Data records:
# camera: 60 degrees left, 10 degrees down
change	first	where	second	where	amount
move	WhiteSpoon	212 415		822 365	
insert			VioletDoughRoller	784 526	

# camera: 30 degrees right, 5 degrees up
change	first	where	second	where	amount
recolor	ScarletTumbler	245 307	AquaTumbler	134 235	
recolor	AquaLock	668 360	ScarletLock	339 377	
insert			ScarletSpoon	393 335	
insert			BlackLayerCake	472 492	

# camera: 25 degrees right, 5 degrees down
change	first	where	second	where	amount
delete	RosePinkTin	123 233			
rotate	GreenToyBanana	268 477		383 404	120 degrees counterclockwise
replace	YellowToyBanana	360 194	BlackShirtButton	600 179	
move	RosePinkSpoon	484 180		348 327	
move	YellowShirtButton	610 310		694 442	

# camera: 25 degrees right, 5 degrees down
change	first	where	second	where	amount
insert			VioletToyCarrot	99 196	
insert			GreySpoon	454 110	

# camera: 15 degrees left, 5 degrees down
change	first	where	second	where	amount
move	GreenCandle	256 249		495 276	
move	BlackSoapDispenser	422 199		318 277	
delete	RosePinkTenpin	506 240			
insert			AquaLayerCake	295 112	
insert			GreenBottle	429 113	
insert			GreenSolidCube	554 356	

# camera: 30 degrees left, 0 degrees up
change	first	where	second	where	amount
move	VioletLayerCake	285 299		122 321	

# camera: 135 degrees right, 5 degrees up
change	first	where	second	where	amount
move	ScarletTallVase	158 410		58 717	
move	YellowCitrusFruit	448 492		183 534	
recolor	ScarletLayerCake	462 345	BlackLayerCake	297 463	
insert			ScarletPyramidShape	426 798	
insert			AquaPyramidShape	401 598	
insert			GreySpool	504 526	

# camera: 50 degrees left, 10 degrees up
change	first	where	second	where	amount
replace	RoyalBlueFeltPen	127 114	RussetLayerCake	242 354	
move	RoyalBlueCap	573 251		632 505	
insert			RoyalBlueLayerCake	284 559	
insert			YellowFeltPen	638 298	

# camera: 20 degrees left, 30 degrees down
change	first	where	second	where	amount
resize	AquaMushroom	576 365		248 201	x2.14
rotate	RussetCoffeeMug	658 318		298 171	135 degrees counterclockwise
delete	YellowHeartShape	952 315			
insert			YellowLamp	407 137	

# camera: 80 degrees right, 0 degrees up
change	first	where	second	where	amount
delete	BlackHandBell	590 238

◆ **Brief**:
Repeat each entry above, keeping every word exact.

◆ **Your response**:
# camera: 60 degrees left, 10 degrees down
change	first	where	second	where	amount
move	WhiteSpoon	212 415		822 365	
insert			VioletDoughRoller	784 526	

# camera: 30 degrees right, 5 degrees up
change	first	where	second	where	amount
recolor	ScarletTumbler	245 307	AquaTumbler	134 235	
recolor	AquaLock	668 360	ScarletLock	339 377	
insert			ScarletSpoon	393 335	
insert			BlackLayerCake	472 492	

# camera: 25 degrees right, 5 degrees down
change	first	where	second	where	amount
delete	RosePinkTin	123 233			
rotate	GreenToyBanana	268 477		383 404	120 degrees counterclockwise
replace	YellowToyBanana	360 194	BlackShirtButton	600 179	
move	RosePinkSpoon	484 180		348 327	
move	YellowShirtButton	610 310		694 442	

# camera: 25 degrees right, 5 degrees down
change	first	where	second	where	amount
insert			VioletToyCarrot	99 196	
insert			GreySpoon	454 110	

# camera: 15 degrees left, 5 degrees down
change	first	where	second	where	amount
move	GreenCandle	256 249		495 276	
move	BlackSoapDispenser	422 199		318 277	
delete	RosePinkTenpin	506 240			
insert			AquaLayerCake	295 112	
insert			GreenBottle	429 113	
insert			GreenSolidCube	554 356	

# camera: 30 degrees left, 0 degrees up
change	first	where	second	where	amount
move	VioletLayerCake	285 299		122 321	

# camera: 135 degrees right, 5 degrees up
change	first	where	second	where	amount
move	ScarletTallVase	158 410		58 717	
move	YellowCitrusFruit	448 492		183 534	
recolor	ScarletLayerCake	462 345	BlackLayerCake	297 463	
insert			ScarletPyramidShape	426 798	
insert			AquaPyramidShape	401 598	
insert			GreySpool	504 526	

# camera: 50 degrees left, 10 degrees up
change	first	where	second	where	amount
replace	RoyalBlueFeltPen	127 114	RussetLayerCake	242 354	
move	RoyalBlueCap	573 251		632 505	
insert			RoyalBlueLayerCake	284 559	
insert			YellowFeltPen	638 298	

# camera: 20 degrees left, 30 degrees down
change	first	where	second	where	amount
resize	AquaMushroom	576 365		248 201	x2.14
rotate	RussetCoffeeMug	658 318		298 171	135 degrees counterclockwise
delete	YellowHeartShape	952 315			
insert			YellowLamp	407 137	

# camera: 80 degrees right, 0 degrees up
change	first	where	second	where	amount
delete	BlackHandBell	590 238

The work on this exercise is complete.